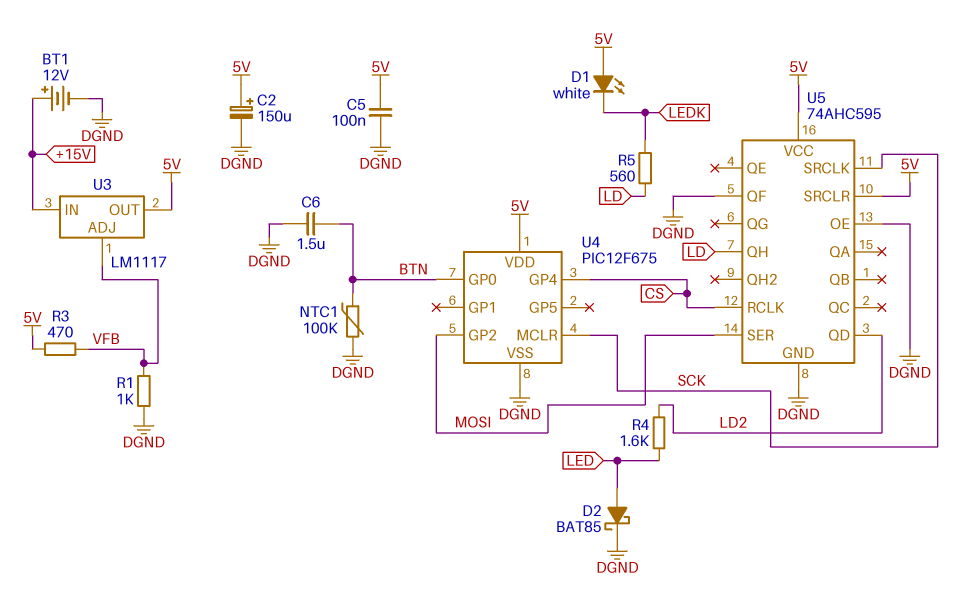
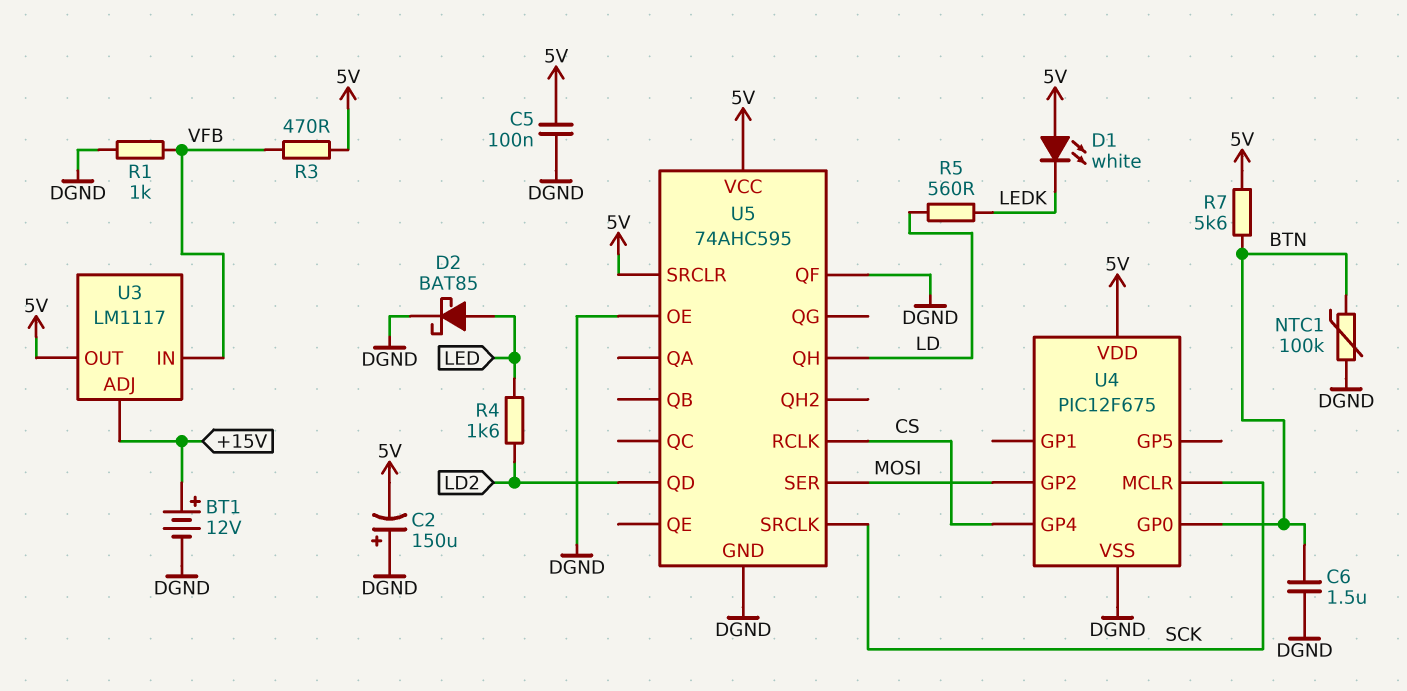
C2: 150uF (plus 5V, minus DGND) -> 150uF (plus DGND, minus 5V)
R7: none -> 5.6k (5V, BTN)
U3 pin ADJ: VFB -> +15V
U3 pin IN: +15V -> VFB

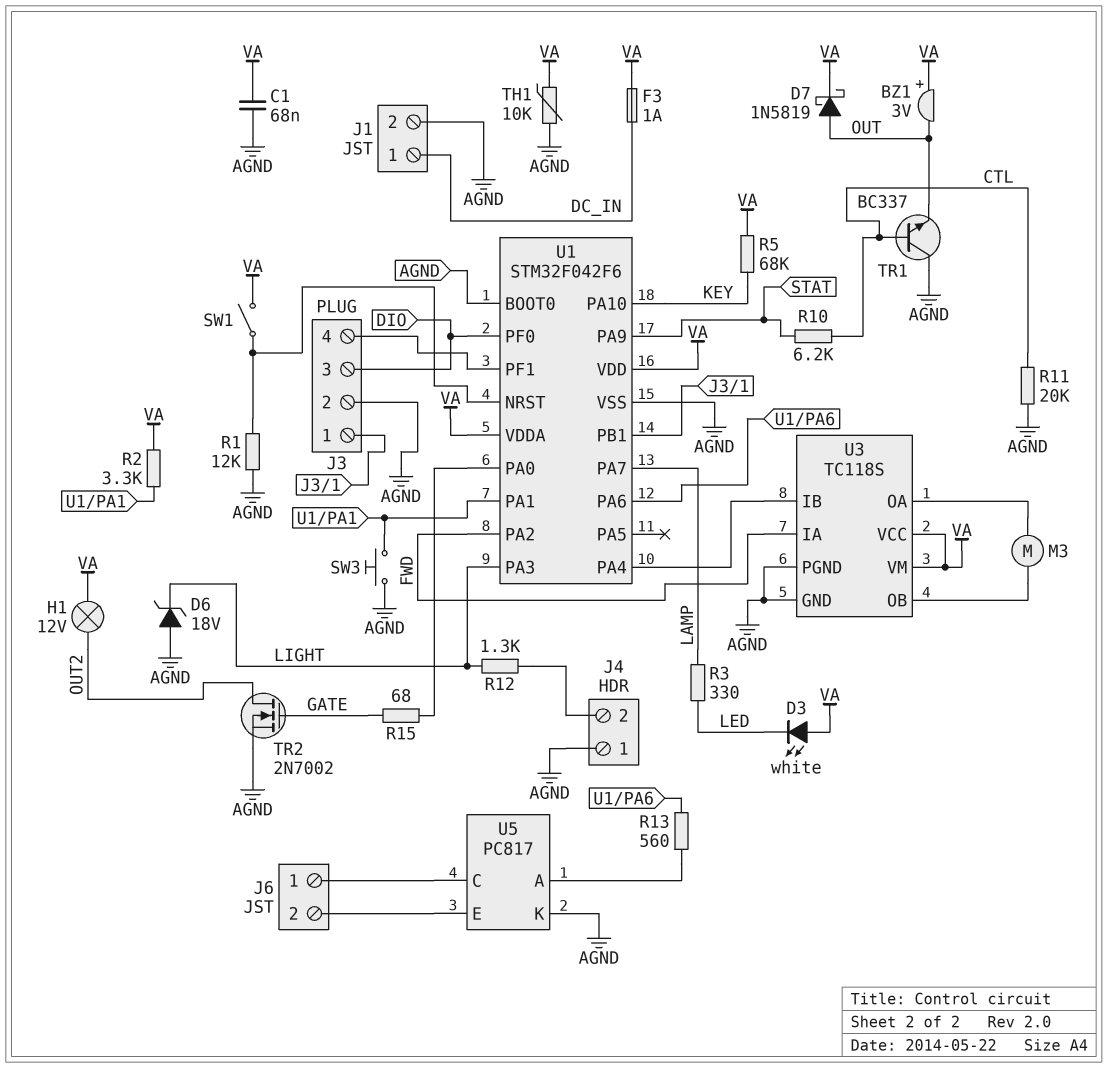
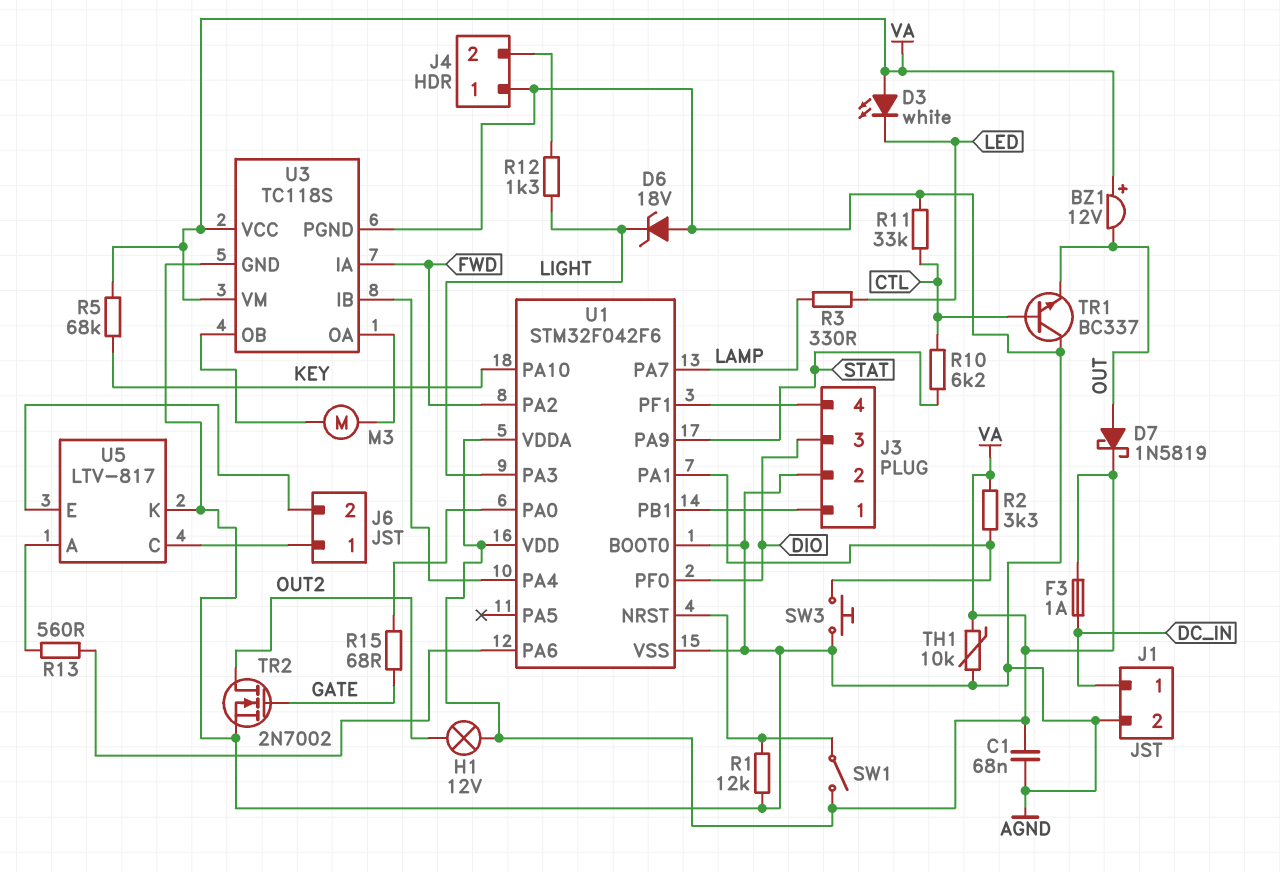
BZ1: buzzer 3V (plus VA, minus OUT) -> buzzer 12V (plus VA, minus OUT)
R11: 20k (AGND, CTL) -> 33k (AGND, CTL)
U5: PC817 -> LTV-817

..........

Copy exactly. Start at the line containing "BZ1: buzzer 3V" and continue through the last line of the records.

BZ1: buzzer 3V (plus VA, minus OUT) -> buzzer 12V (plus VA, minus OUT)
R11: 20k (AGND, CTL) -> 33k (AGND, CTL)
U5: PC817 -> LTV-817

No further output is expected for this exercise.